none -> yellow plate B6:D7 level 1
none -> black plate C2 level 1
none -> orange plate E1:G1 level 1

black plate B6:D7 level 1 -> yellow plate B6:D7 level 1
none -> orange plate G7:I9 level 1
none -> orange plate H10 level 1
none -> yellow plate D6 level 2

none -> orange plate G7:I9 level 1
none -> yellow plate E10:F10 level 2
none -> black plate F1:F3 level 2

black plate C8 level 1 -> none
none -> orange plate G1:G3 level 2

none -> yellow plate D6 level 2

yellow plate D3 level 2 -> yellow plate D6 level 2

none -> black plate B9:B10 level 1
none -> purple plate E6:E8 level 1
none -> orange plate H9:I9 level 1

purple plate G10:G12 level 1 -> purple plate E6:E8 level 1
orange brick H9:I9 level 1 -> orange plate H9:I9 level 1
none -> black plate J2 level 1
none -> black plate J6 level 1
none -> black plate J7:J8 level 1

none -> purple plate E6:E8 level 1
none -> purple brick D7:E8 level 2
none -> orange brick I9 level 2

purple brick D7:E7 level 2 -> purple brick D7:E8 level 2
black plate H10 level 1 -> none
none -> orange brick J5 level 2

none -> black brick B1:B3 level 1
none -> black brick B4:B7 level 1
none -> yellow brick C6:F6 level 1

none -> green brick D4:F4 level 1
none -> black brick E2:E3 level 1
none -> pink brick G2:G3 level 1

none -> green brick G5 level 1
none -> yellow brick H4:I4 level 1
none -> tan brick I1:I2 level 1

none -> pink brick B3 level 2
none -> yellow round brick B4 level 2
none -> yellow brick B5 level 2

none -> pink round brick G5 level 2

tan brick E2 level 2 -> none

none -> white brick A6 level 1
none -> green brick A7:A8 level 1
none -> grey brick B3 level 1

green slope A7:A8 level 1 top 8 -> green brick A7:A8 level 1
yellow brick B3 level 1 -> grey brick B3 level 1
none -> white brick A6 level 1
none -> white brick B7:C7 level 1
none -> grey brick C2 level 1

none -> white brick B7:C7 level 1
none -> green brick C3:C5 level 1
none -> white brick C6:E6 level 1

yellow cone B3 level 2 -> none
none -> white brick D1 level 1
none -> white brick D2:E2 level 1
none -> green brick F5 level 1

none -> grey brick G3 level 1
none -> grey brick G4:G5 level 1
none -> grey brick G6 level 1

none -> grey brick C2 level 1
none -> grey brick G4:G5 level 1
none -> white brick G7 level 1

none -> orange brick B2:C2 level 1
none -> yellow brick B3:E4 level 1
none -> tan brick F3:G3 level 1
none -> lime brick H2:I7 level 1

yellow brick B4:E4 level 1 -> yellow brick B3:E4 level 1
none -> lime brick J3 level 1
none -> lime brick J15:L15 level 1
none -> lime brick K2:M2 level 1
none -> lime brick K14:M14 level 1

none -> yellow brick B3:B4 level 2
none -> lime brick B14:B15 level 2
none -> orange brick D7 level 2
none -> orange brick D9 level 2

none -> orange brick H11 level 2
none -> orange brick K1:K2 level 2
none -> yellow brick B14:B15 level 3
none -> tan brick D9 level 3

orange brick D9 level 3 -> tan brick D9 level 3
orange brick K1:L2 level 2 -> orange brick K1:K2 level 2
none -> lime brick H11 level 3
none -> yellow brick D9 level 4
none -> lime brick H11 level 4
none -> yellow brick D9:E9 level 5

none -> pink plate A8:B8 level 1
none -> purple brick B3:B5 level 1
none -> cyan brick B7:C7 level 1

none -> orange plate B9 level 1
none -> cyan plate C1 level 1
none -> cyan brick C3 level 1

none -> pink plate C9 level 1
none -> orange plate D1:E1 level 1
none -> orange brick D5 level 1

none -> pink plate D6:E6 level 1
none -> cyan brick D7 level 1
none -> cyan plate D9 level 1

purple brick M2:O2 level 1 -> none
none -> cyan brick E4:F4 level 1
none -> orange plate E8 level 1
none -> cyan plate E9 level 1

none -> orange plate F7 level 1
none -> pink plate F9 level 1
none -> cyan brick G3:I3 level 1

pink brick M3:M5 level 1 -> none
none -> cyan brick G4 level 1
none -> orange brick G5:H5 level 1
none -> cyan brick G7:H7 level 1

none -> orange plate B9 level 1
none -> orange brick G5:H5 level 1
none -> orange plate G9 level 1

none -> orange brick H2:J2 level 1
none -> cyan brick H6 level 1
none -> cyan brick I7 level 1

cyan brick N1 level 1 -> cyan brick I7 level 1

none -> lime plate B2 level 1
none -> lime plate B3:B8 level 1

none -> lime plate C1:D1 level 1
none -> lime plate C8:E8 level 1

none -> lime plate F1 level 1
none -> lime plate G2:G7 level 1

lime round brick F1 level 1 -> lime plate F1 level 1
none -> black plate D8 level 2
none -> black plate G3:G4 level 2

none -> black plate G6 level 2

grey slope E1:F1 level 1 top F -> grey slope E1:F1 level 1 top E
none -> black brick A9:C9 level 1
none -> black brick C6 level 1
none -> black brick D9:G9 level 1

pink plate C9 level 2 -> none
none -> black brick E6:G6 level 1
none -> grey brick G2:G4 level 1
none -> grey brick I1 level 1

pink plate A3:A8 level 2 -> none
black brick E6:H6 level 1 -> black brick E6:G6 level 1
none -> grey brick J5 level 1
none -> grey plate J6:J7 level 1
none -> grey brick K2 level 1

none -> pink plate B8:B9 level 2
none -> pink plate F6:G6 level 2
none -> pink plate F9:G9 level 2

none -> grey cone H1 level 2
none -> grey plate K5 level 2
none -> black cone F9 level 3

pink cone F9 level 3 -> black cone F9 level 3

TASK GOAL:
Please transcribe the material line by line, exactly, from its opening line through the line that contains "none -> black plate J7:J8 level 1".

RESPONSE AREA:
none -> yellow plate B6:D7 level 1
none -> black plate C2 level 1
none -> orange plate E1:G1 level 1

black plate B6:D7 level 1 -> yellow plate B6:D7 level 1
none -> orange plate G7:I9 level 1
none -> orange plate H10 level 1
none -> yellow plate D6 level 2

none -> orange plate G7:I9 level 1
none -> yellow plate E10:F10 level 2
none -> black plate F1:F3 level 2

black plate C8 level 1 -> none
none -> orange plate G1:G3 level 2

none -> yellow plate D6 level 2

yellow plate D3 level 2 -> yellow plate D6 level 2

none -> black plate B9:B10 level 1
none -> purple plate E6:E8 level 1
none -> orange plate H9:I9 level 1

purple plate G10:G12 level 1 -> purple plate E6:E8 level 1
orange brick H9:I9 level 1 -> orange plate H9:I9 level 1
none -> black plate J2 level 1
none -> black plate J6 level 1
none -> black plate J7:J8 level 1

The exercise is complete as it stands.